▽

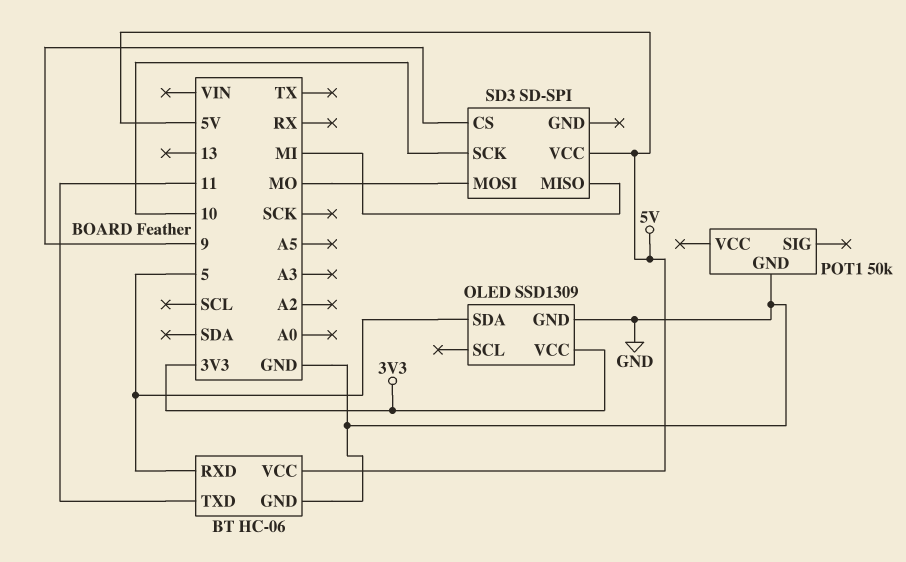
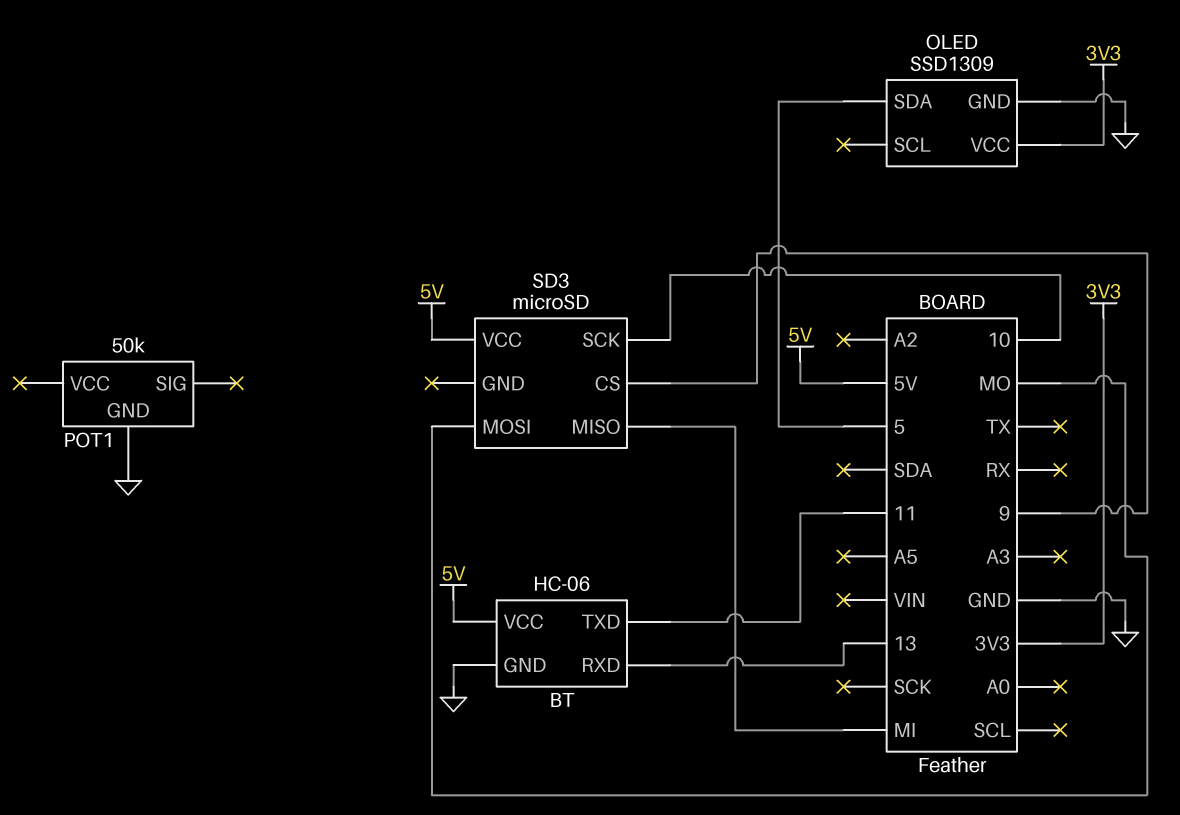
BT pin RXD: 5 -> 13
SD3: SD-SPI -> microSD

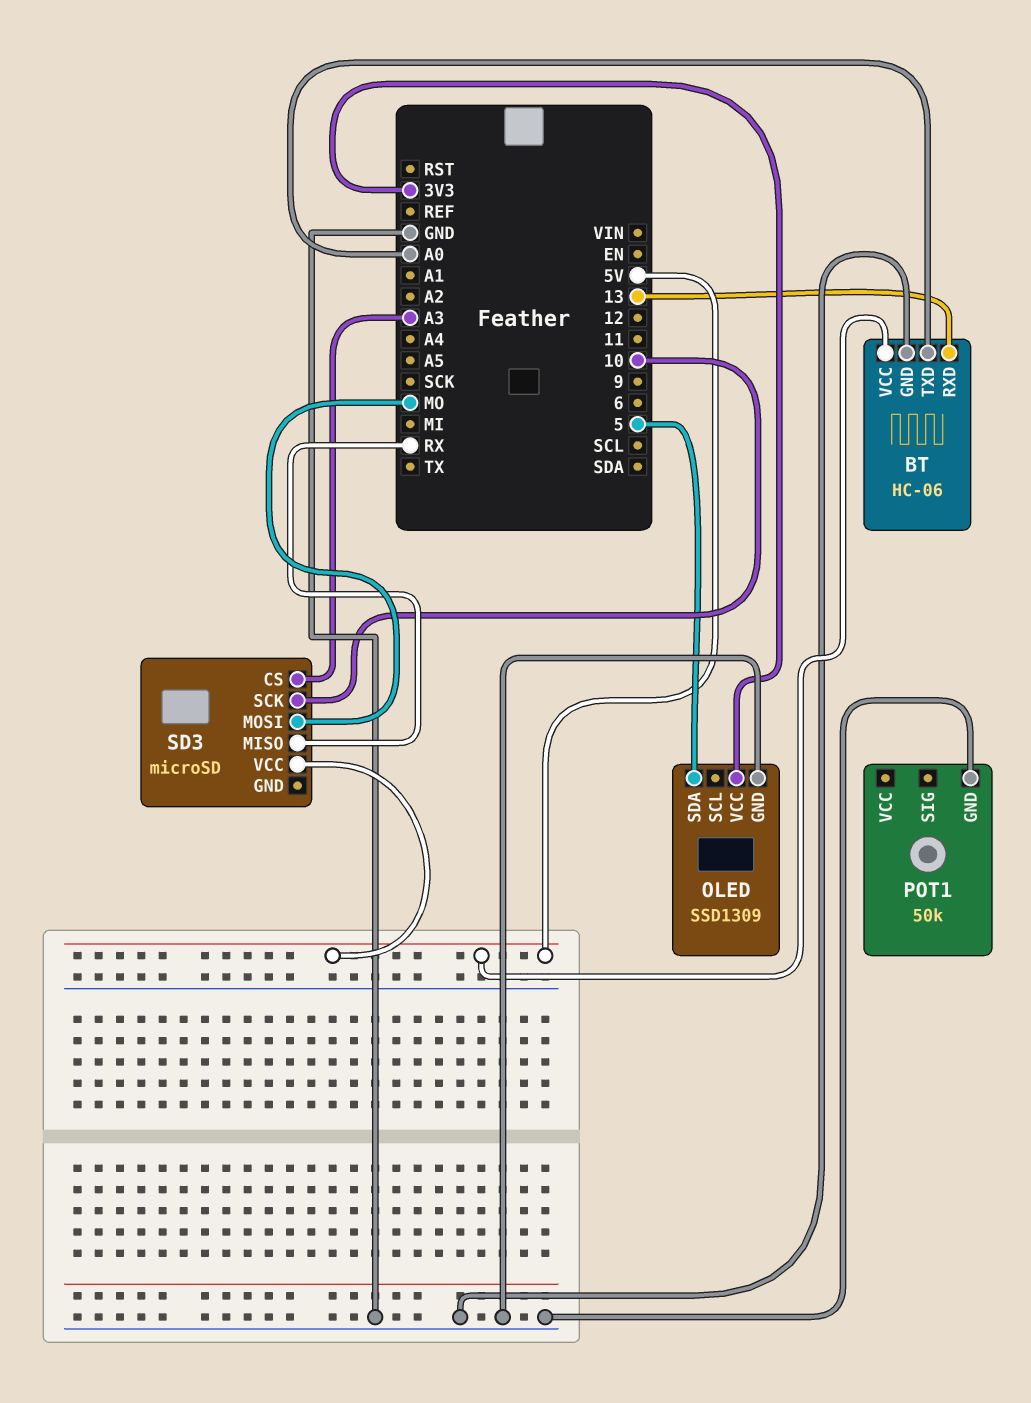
BT pin TXD: 11 -> A0
SD3 pin CS: 9 -> A3
SD3 pin MISO: MI -> RX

△

> [Instructions for the task]:
When the listing is transcribed, every line must match the original exactly, and the pictures must be left out.

> [Result]:
BT pin RXD: 5 -> 13
SD3: SD-SPI -> microSD

BT pin TXD: 11 -> A0
SD3 pin CS: 9 -> A3
SD3 pin MISO: MI -> RX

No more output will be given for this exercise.